-------- INPUT DATA --------
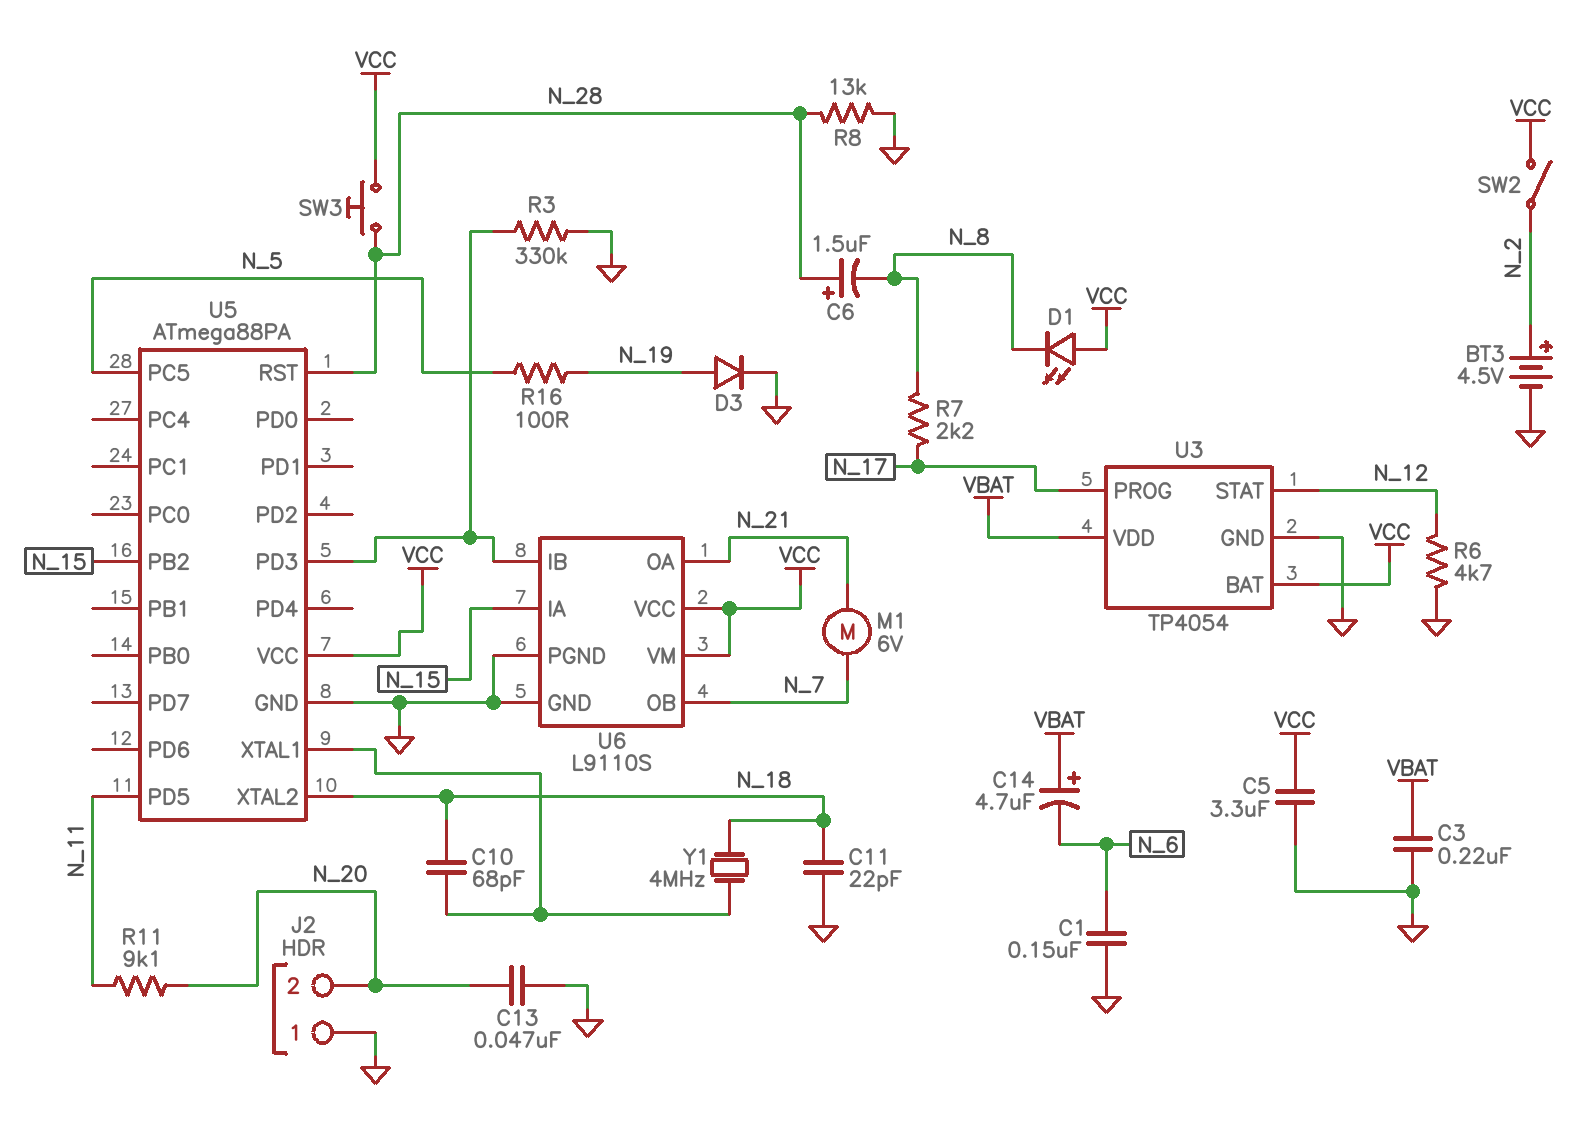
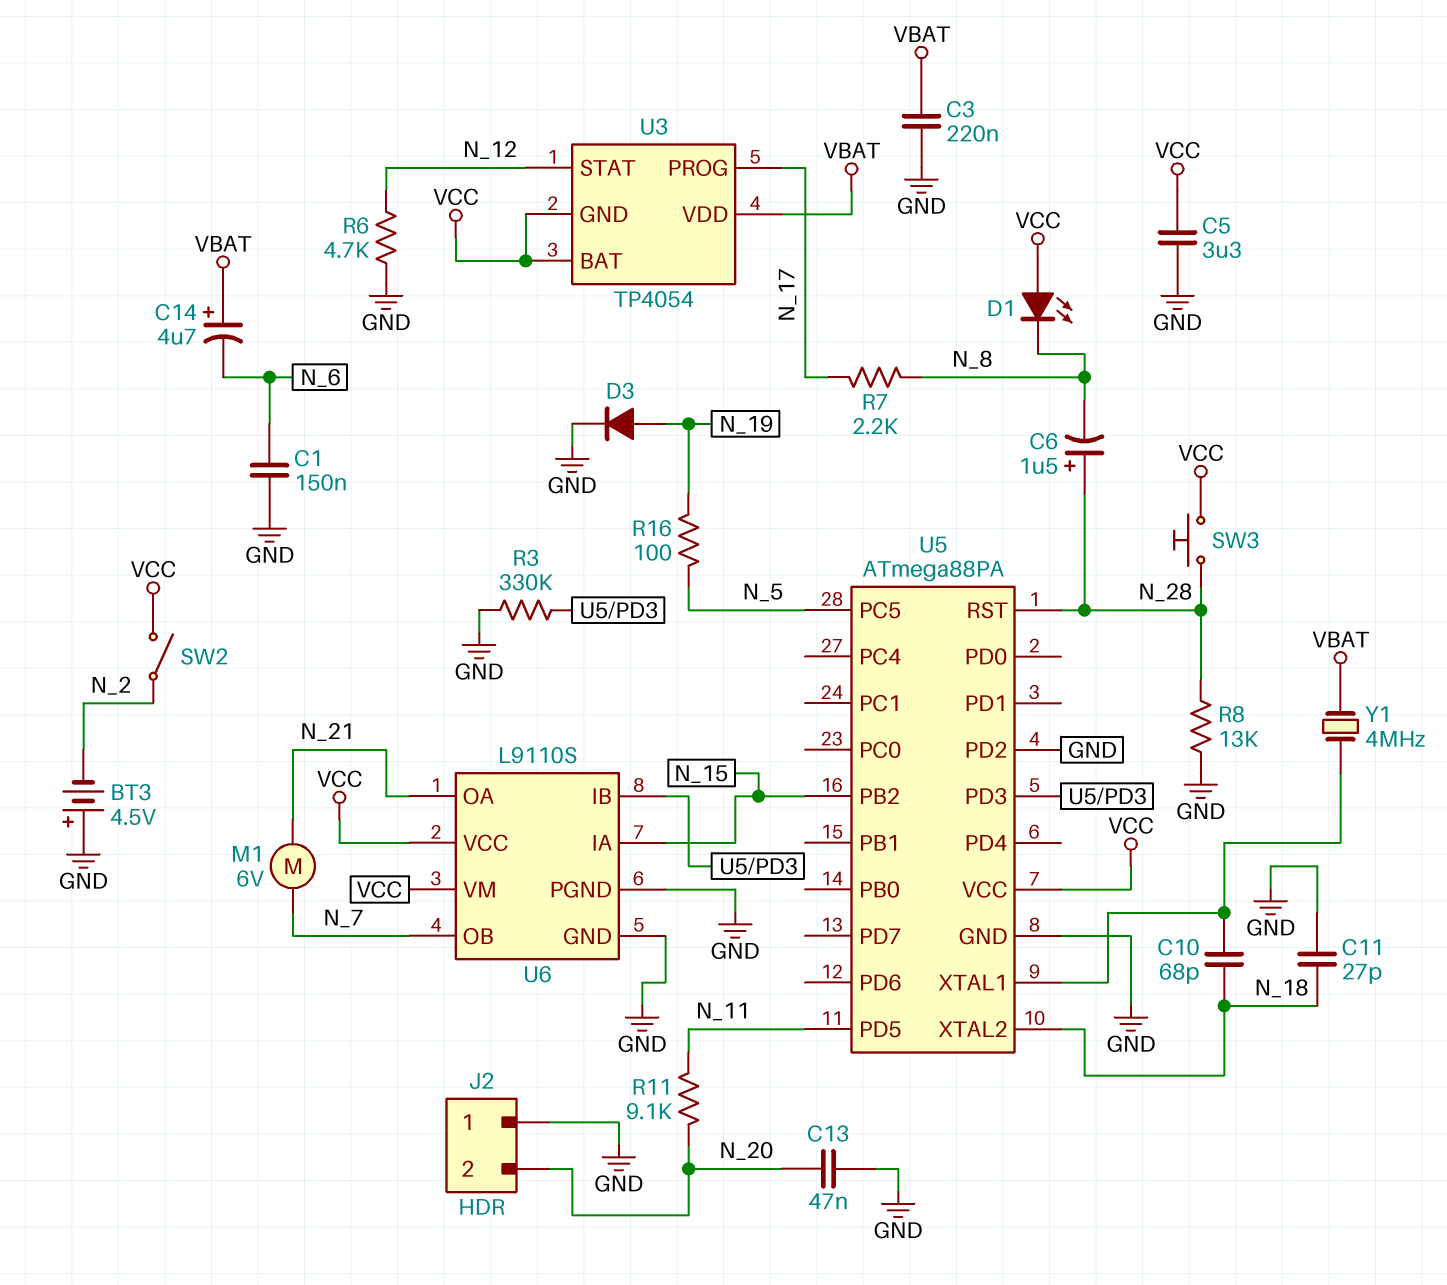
BT3: 4.5V (plus N_2, minus GND) -> 4.5V (plus GND, minus N_2)
C11: 22pF (GND, N_18) -> 27pF (GND, N_18)
U3 pin GND: GND -> VCC
U5 pin PD2: none -> GND
Y1: 4MHz (N_18, U5/XTAL1) -> 4MHz (U5/XTAL1, VBAT)

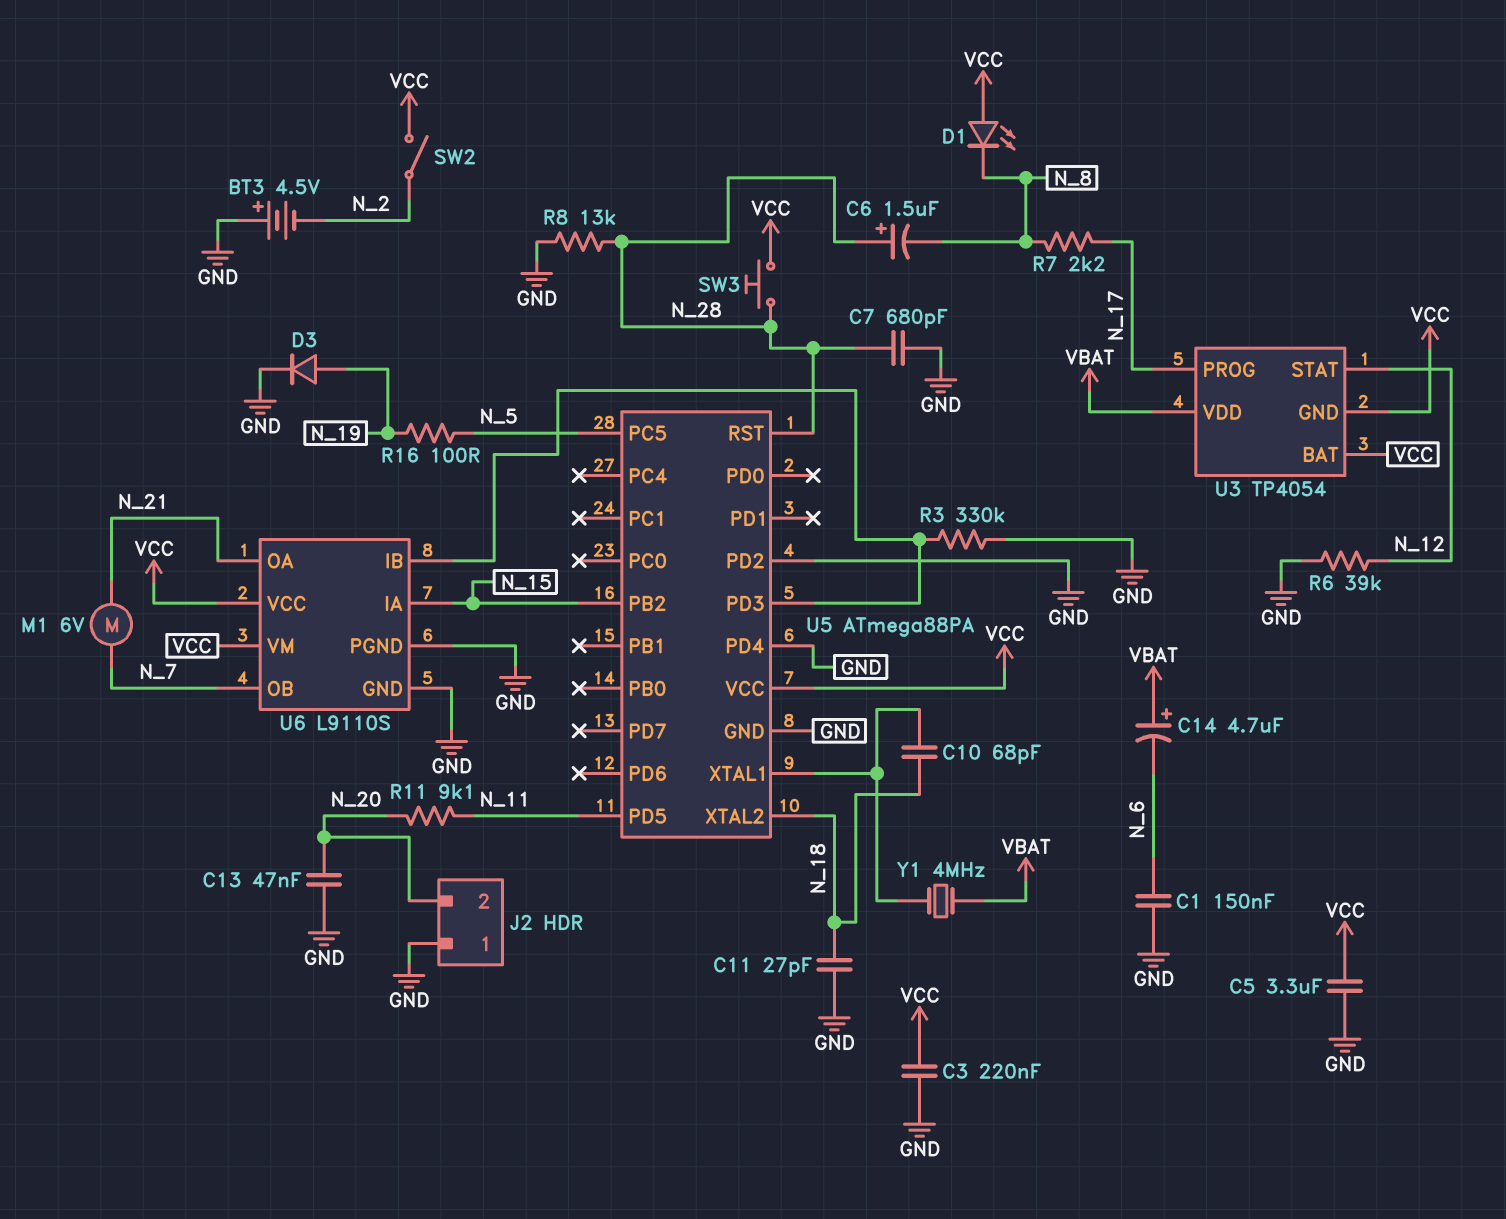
C3: 220nF (GND, VBAT) -> 220nF (GND, VCC)
C7: none -> 680pF (GND, N_28)
R6: 4.7k (GND, N_12) -> 39k (GND, N_12)
U5 pin PD4: none -> GND

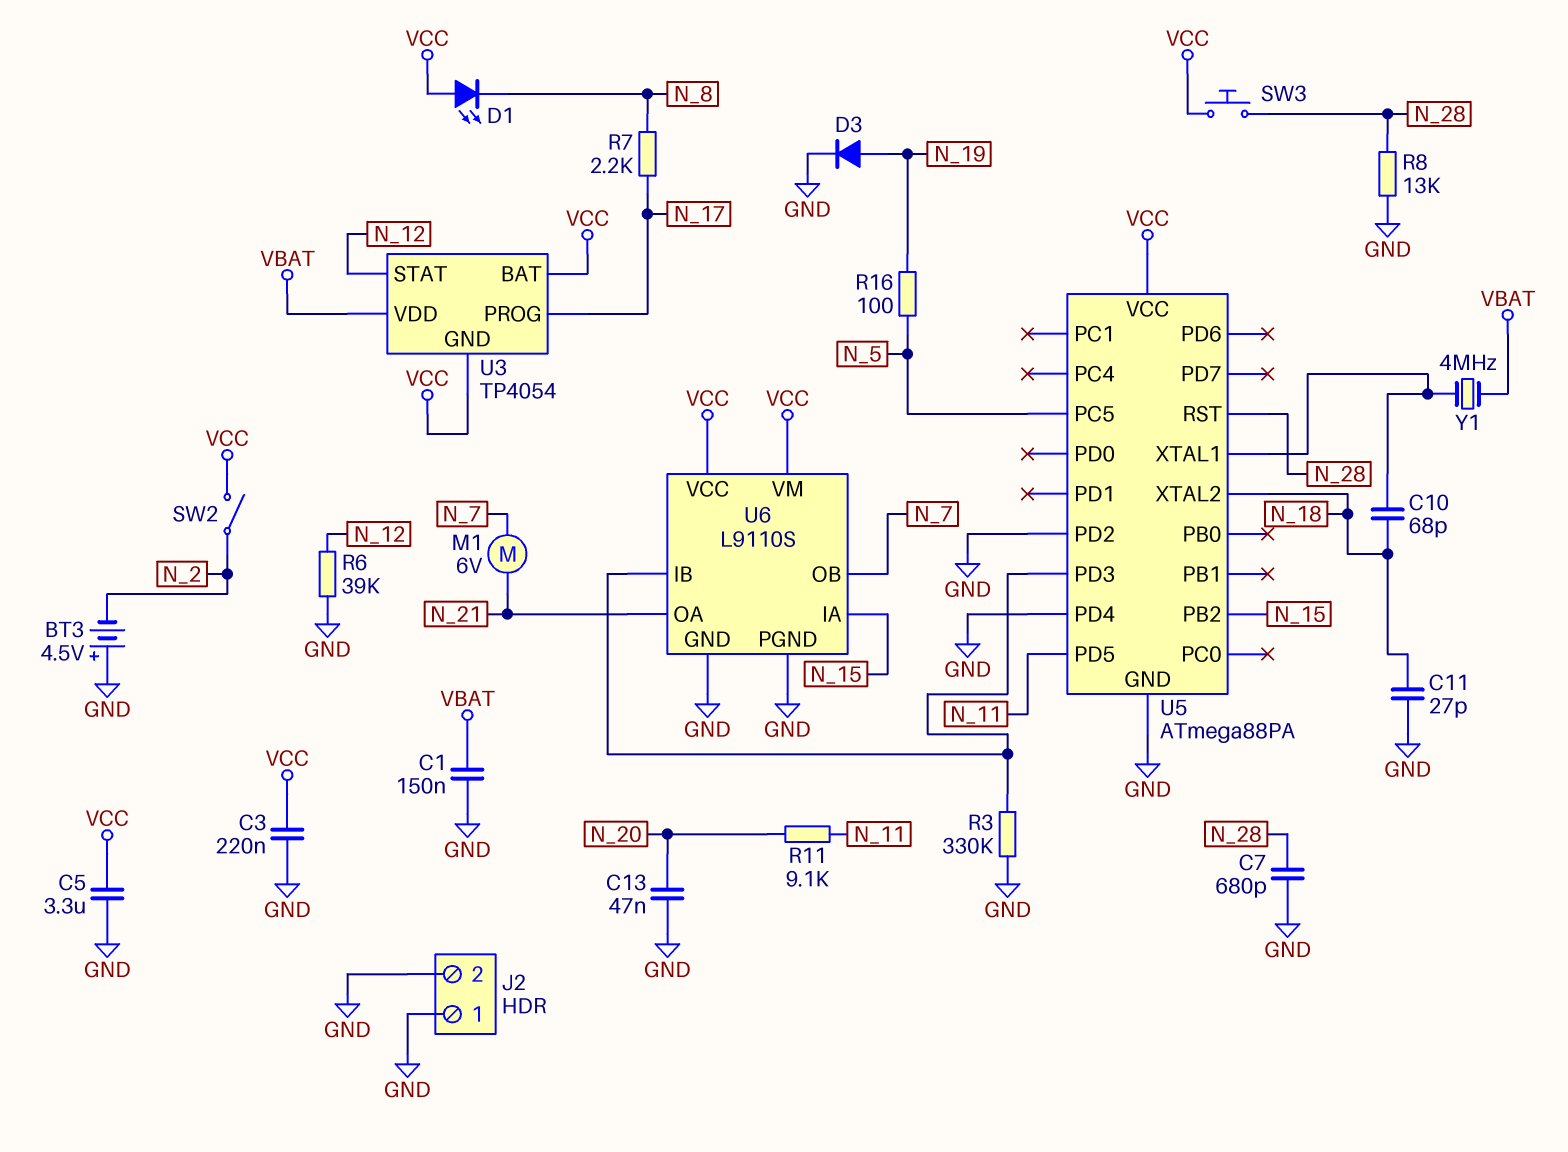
C1: 150nF (GND, N_6) -> 150nF (GND, VBAT)
C6: 1.5uF (plus N_28, minus N_8) -> none
C14: 4.7uF (plus VBAT, minus N_6) -> none
J2 pin 2: N_20 -> GND

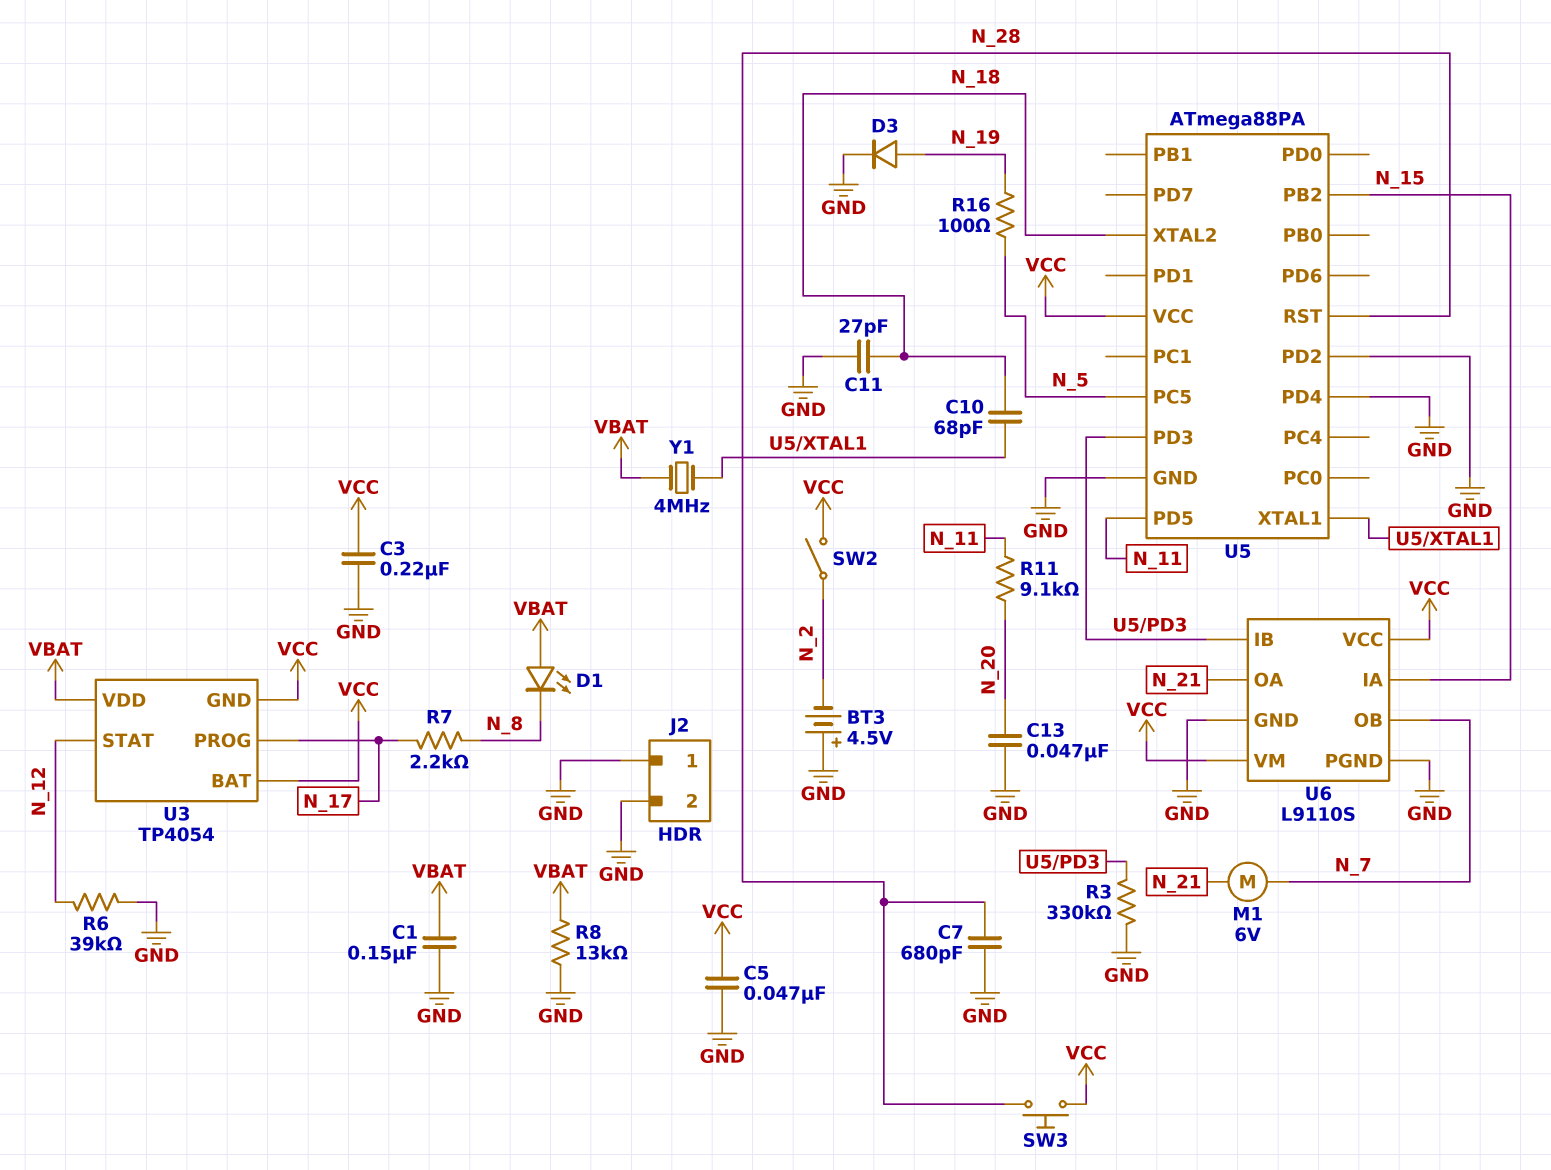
C5: 3.3uF (GND, VCC) -> 47nF (GND, VCC)
D1: LED (A VCC, K N_8) -> LED (A VBAT, K N_8)
R8: 13k (GND, N_28) -> 13k (GND, VBAT)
--------
ACTIVITY =
What is needed is an exact copy of every entry, minus the images.

RESPONSE =
BT3: 4.5V (plus N_2, minus GND) -> 4.5V (plus GND, minus N_2)
C11: 22pF (GND, N_18) -> 27pF (GND, N_18)
U3 pin GND: GND -> VCC
U5 pin PD2: none -> GND
Y1: 4MHz (N_18, U5/XTAL1) -> 4MHz (U5/XTAL1, VBAT)

C3: 220nF (GND, VBAT) -> 220nF (GND, VCC)
C7: none -> 680pF (GND, N_28)
R6: 4.7k (GND, N_12) -> 39k (GND, N_12)
U5 pin PD4: none -> GND

C1: 150nF (GND, N_6) -> 150nF (GND, VBAT)
C6: 1.5uF (plus N_28, minus N_8) -> none
C14: 4.7uF (plus VBAT, minus N_6) -> none
J2 pin 2: N_20 -> GND

C5: 3.3uF (GND, VCC) -> 47nF (GND, VCC)
D1: LED (A VCC, K N_8) -> LED (A VBAT, K N_8)
R8: 13k (GND, N_28) -> 13k (GND, VBAT)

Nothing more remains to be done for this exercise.